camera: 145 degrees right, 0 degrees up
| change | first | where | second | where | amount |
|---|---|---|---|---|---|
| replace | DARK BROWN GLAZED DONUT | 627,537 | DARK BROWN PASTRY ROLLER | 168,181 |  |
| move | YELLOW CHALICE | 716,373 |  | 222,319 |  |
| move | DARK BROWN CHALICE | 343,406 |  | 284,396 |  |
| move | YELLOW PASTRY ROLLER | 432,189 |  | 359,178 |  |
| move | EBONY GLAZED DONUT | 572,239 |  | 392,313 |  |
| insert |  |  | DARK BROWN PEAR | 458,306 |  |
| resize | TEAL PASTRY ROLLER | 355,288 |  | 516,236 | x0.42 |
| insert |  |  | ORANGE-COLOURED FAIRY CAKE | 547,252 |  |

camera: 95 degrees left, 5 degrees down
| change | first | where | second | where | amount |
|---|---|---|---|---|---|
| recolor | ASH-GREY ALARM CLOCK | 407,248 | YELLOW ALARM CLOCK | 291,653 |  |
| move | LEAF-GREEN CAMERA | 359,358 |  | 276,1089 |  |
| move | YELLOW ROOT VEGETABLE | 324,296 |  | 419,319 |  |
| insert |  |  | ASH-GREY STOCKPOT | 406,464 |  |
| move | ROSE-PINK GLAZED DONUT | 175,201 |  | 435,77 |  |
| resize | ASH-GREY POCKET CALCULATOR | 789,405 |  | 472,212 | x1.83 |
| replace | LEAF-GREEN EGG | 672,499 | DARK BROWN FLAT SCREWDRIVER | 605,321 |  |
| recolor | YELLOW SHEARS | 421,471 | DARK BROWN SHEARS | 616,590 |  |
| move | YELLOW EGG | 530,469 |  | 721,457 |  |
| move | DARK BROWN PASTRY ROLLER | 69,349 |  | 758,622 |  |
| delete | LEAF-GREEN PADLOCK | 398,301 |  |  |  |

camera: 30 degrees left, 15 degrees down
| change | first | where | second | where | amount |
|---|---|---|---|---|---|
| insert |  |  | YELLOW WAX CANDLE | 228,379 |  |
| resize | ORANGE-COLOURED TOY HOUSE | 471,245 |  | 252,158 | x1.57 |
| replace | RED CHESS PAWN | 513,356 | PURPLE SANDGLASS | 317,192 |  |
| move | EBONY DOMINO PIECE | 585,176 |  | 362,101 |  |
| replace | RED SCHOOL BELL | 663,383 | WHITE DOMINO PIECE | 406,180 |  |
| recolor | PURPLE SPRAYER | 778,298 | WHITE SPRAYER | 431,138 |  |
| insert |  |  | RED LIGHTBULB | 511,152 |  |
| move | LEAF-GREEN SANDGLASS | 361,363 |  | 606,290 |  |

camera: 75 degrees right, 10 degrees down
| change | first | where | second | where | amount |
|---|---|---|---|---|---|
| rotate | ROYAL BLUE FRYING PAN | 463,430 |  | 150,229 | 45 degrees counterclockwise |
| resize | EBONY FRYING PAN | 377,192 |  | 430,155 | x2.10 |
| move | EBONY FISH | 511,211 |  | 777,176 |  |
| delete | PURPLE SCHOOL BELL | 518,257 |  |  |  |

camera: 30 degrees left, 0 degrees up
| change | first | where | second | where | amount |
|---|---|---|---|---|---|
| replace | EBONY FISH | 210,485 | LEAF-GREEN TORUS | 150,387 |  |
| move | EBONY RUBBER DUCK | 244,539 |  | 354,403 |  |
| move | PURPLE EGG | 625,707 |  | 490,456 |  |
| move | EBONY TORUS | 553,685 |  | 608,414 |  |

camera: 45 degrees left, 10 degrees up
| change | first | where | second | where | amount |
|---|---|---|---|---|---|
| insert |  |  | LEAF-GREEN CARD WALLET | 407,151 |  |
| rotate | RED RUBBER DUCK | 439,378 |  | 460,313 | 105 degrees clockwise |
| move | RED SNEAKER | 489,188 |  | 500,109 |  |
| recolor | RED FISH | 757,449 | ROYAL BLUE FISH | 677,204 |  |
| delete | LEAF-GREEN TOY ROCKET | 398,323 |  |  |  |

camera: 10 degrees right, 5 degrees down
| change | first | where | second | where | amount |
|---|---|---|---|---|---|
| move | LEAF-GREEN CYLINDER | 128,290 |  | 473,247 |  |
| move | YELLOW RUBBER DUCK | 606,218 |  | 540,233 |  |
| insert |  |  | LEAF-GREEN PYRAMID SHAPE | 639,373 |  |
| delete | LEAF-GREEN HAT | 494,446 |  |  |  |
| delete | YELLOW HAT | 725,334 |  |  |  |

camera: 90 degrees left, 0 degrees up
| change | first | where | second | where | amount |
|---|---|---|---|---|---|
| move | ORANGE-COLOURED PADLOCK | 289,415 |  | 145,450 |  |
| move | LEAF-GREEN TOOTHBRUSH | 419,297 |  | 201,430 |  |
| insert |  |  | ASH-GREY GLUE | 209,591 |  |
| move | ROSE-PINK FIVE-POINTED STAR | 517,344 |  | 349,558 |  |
= = = = =
● **WORK TASK**
Write out the complete set of records exactly as given.

● **RESPONSE**
camera: 145 degrees right, 0 degrees up
| change | first | where | second | where | amount |
|---|---|---|---|---|---|
| replace | DARK BROWN GLAZED DONUT | 627,537 | DARK BROWN PASTRY ROLLER | 168,181 |  |
| move | YELLOW CHALICE | 716,373 |  | 222,319 |  |
| move | DARK BROWN CHALICE | 343,406 |  | 284,396 |  |
| move | YELLOW PASTRY ROLLER | 432,189 |  | 359,178 |  |
| move | EBONY GLAZED DONUT | 572,239 |  | 392,313 |  |
| insert |  |  | DARK BROWN PEAR | 458,306 |  |
| resize | TEAL PASTRY ROLLER | 355,288 |  | 516,236 | x0.42 |
| insert |  |  | ORANGE-COLOURED FAIRY CAKE | 547,252 |  |

camera: 95 degrees left, 5 degrees down
| change | first | where | second | where | amount |
|---|---|---|---|---|---|
| recolor | ASH-GREY ALARM CLOCK | 407,248 | YELLOW ALARM CLOCK | 291,653 |  |
| move | LEAF-GREEN CAMERA | 359,358 |  | 276,1089 |  |
| move | YELLOW ROOT VEGETABLE | 324,296 |  | 419,319 |  |
| insert |  |  | ASH-GREY STOCKPOT | 406,464 |  |
| move | ROSE-PINK GLAZED DONUT | 175,201 |  | 435,77 |  |
| resize | ASH-GREY POCKET CALCULATOR | 789,405 |  | 472,212 | x1.83 |
| replace | LEAF-GREEN EGG | 672,499 | DARK BROWN FLAT SCREWDRIVER | 605,321 |  |
| recolor | YELLOW SHEARS | 421,471 | DARK BROWN SHEARS | 616,590 |  |
| move | YELLOW EGG | 530,469 |  | 721,457 |  |
| move | DARK BROWN PASTRY ROLLER | 69,349 |  | 758,622 |  |
| delete | LEAF-GREEN PADLOCK | 398,301 |  |  |  |

camera: 30 degrees left, 15 degrees down
| change | first | where | second | where | amount |
|---|---|---|---|---|---|
| insert |  |  | YELLOW WAX CANDLE | 228,379 |  |
| resize | ORANGE-COLOURED TOY HOUSE | 471,245 |  | 252,158 | x1.57 |
| replace | RED CHESS PAWN | 513,356 | PURPLE SANDGLASS | 317,192 |  |
| move | EBONY DOMINO PIECE | 585,176 |  | 362,101 |  |
| replace | RED SCHOOL BELL | 663,383 | WHITE DOMINO PIECE | 406,180 |  |
| recolor | PURPLE SPRAYER | 778,298 | WHITE SPRAYER | 431,138 |  |
| insert |  |  | RED LIGHTBULB | 511,152 |  |
| move | LEAF-GREEN SANDGLASS | 361,363 |  | 606,290 |  |

camera: 75 degrees right, 10 degrees down
| change | first | where | second | where | amount |
|---|---|---|---|---|---|
| rotate | ROYAL BLUE FRYING PAN | 463,430 |  | 150,229 | 45 degrees counterclockwise |
| resize | EBONY FRYING PAN | 377,192 |  | 430,155 | x2.10 |
| move | EBONY FISH | 511,211 |  | 777,176 |  |
| delete | PURPLE SCHOOL BELL | 518,257 |  |  |  |

camera: 30 degrees left, 0 degrees up
| change | first | where | second | where | amount |
|---|---|---|---|---|---|
| replace | EBONY FISH | 210,485 | LEAF-GREEN TORUS | 150,387 |  |
| move | EBONY RUBBER DUCK | 244,539 |  | 354,403 |  |
| move | PURPLE EGG | 625,707 |  | 490,456 |  |
| move | EBONY TORUS | 553,685 |  | 608,414 |  |

camera: 45 degrees left, 10 degrees up
| change | first | where | second | where | amount |
|---|---|---|---|---|---|
| insert |  |  | LEAF-GREEN CARD WALLET | 407,151 |  |
| rotate | RED RUBBER DUCK | 439,378 |  | 460,313 | 105 degrees clockwise |
| move | RED SNEAKER | 489,188 |  | 500,109 |  |
| recolor | RED FISH | 757,449 | ROYAL BLUE FISH | 677,204 |  |
| delete | LEAF-GREEN TOY ROCKET | 398,323 |  |  |  |

camera: 10 degrees right, 5 degrees down
| change | first | where | second | where | amount |
|---|---|---|---|---|---|
| move | LEAF-GREEN CYLINDER | 128,290 |  | 473,247 |  |
| move | YELLOW RUBBER DUCK | 606,218 |  | 540,233 |  |
| insert |  |  | LEAF-GREEN PYRAMID SHAPE | 639,373 |  |
| delete | LEAF-GREEN HAT | 494,446 |  |  |  |
| delete | YELLOW HAT | 725,334 |  |  |  |

camera: 90 degrees left, 0 degrees up
| change | first | where | second | where | amount |
|---|---|---|---|---|---|
| move | ORANGE-COLOURED PADLOCK | 289,415 |  | 145,450 |  |
| move | LEAF-GREEN TOOTHBRUSH | 419,297 |  | 201,430 |  |
| insert |  |  | ASH-GREY GLUE | 209,591 |  |
| move | ROSE-PINK FIVE-POINTED STAR | 517,344 |  | 349,558 |  |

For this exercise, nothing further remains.